*Work instruction:*
Your answer should hold only the lines from the start of the data below through the line with "(167, 232) = (184, 257): none -> blue clock", copied exactly, with pictures left out.
Start of Entries provided
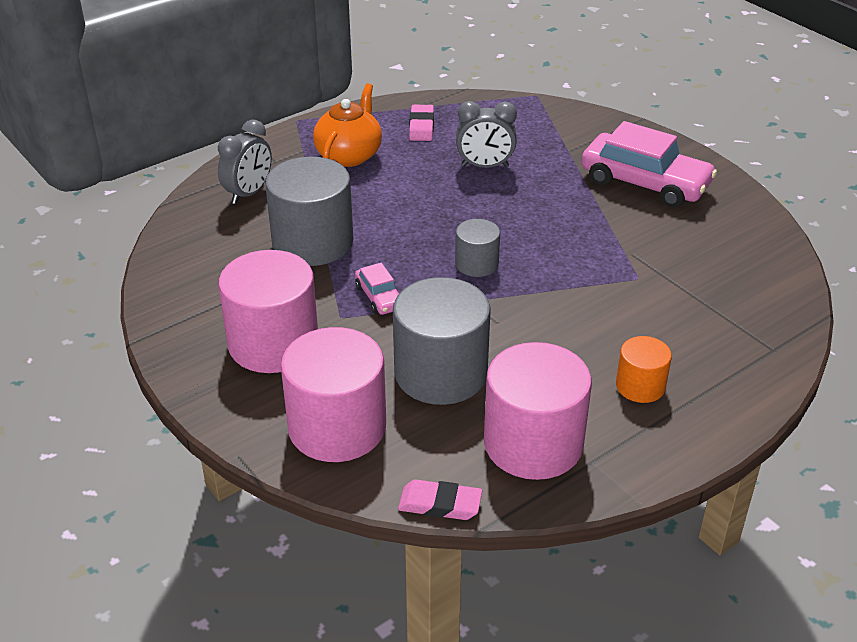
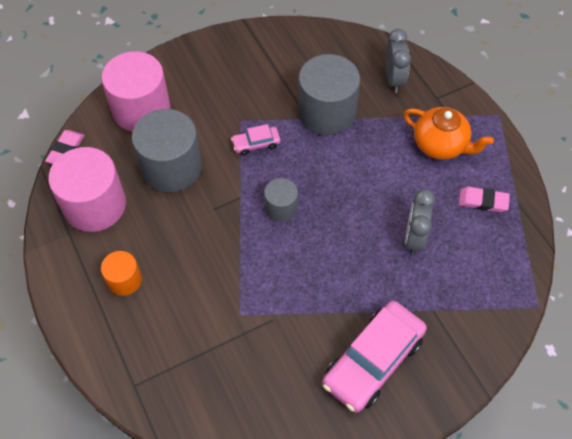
camera: 100 degrees right, 20 degrees up
(248, 193) = (393, 79): grey clock -> grey clock turned 135 degrees counterclockwise
(273, 343) = (224, 84): pink cylinder -> none

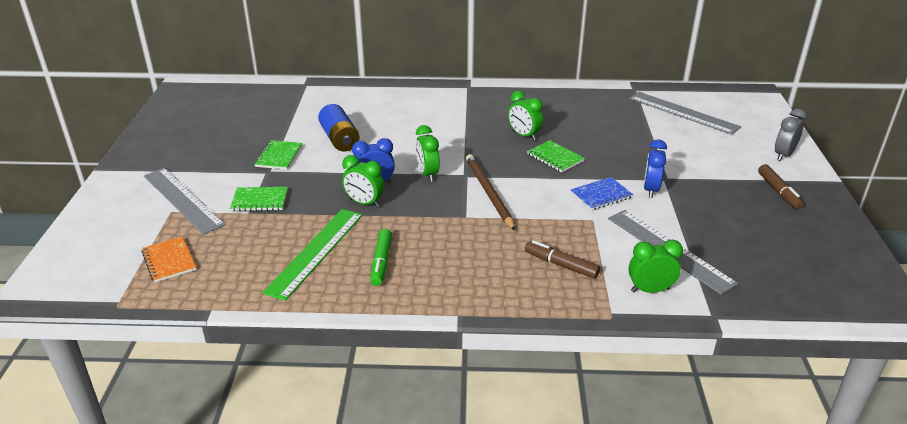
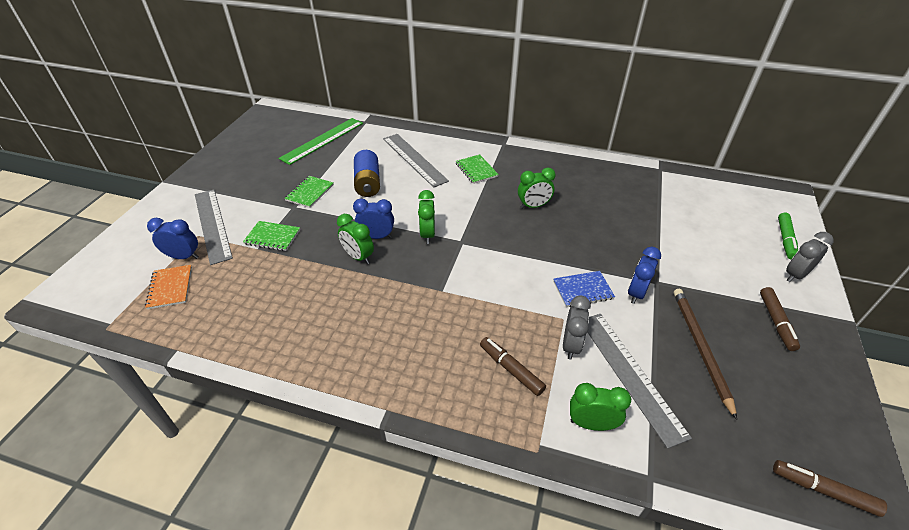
camera: 15 degrees right, 10 degrees up
(167, 232) = (184, 257): none -> blue clock
(315, 252) = (292, 304): green ruler -> green ruler (322, 140)
(381, 262) = (344, 328): green marker -> green marker (785, 239)
(489, 193) = (474, 267): brown pencil -> brown pencil (700, 348)
(524, 135) = (533, 206): green clock -> green clock turned 75 degrees counterclockwise
(555, 157) = (554, 236): green notebook -> green notebook (476, 170)
(608, 238) = (571, 345): none -> grey clock
(683, 112) = (701, 204): grey ruler -> grey ruler (414, 159)
(852, 297) = (823, 490): none -> brown marker

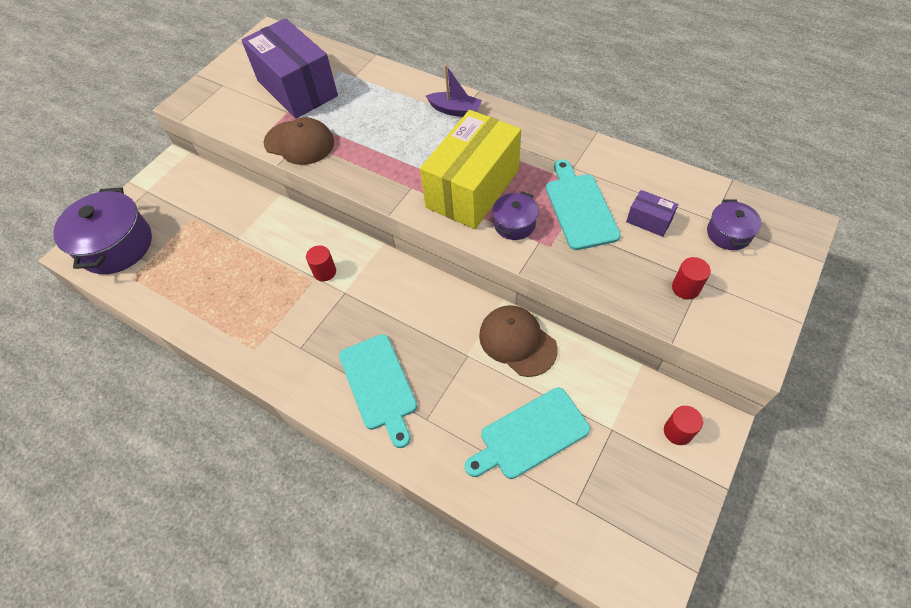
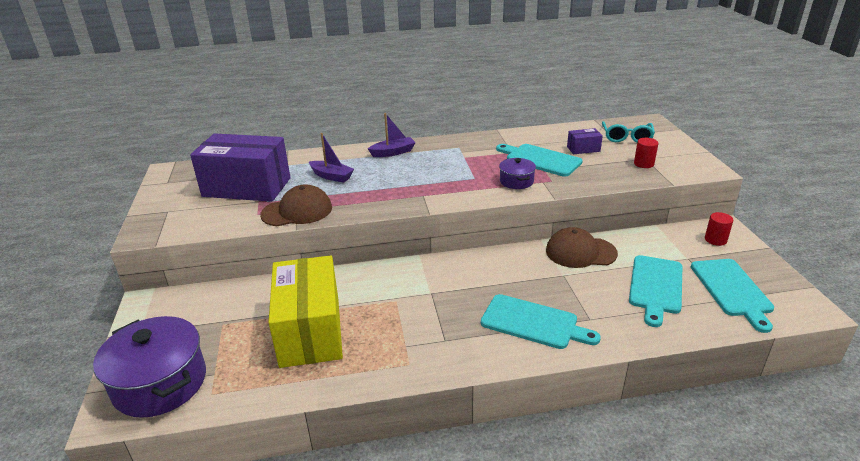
camera: 45 degrees left, 25 degrees down
(325, 272) = (398, 291): red cylinder -> none
(370, 113) = (332, 176): none -> purple boat
(473, 188) = (465, 178): yellow box -> yellow box (310, 331)
(599, 500) = (732, 290): none -> turquoise cutting board
(728, 233) = (626, 137): purple pot -> turquoise glasses

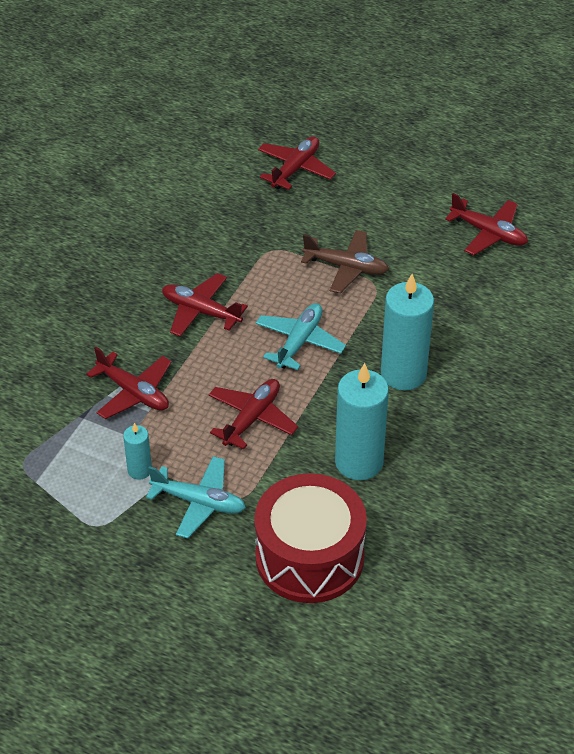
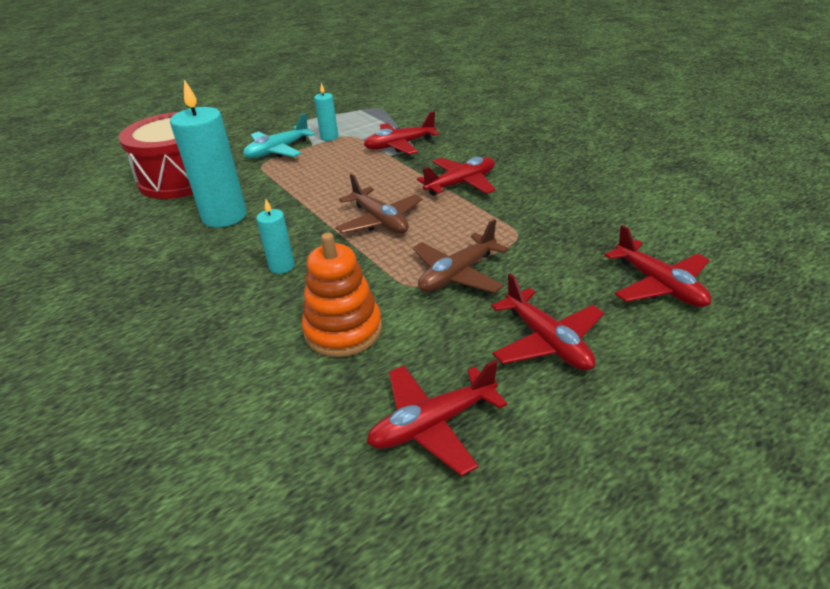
camera: 120 degrees right, 10 degrees down
(252, 418) = (323, 182): red plane -> red plane (547, 341)
(299, 342) = (380, 221): turquoise plane -> brown plane
(403, 374) = (282, 266): turquoise candle -> turquoise candle, size x0.50
(446, 302) = (343, 330): none -> orange stacking toy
End of Entries provided
*Output of the task:*
camera: 100 degrees right, 20 degrees up
(248, 193) = (393, 79): grey clock -> grey clock turned 135 degrees counterclockwise
(273, 343) = (224, 84): pink cylinder -> none

camera: 15 degrees right, 10 degrees up
(167, 232) = (184, 257): none -> blue clock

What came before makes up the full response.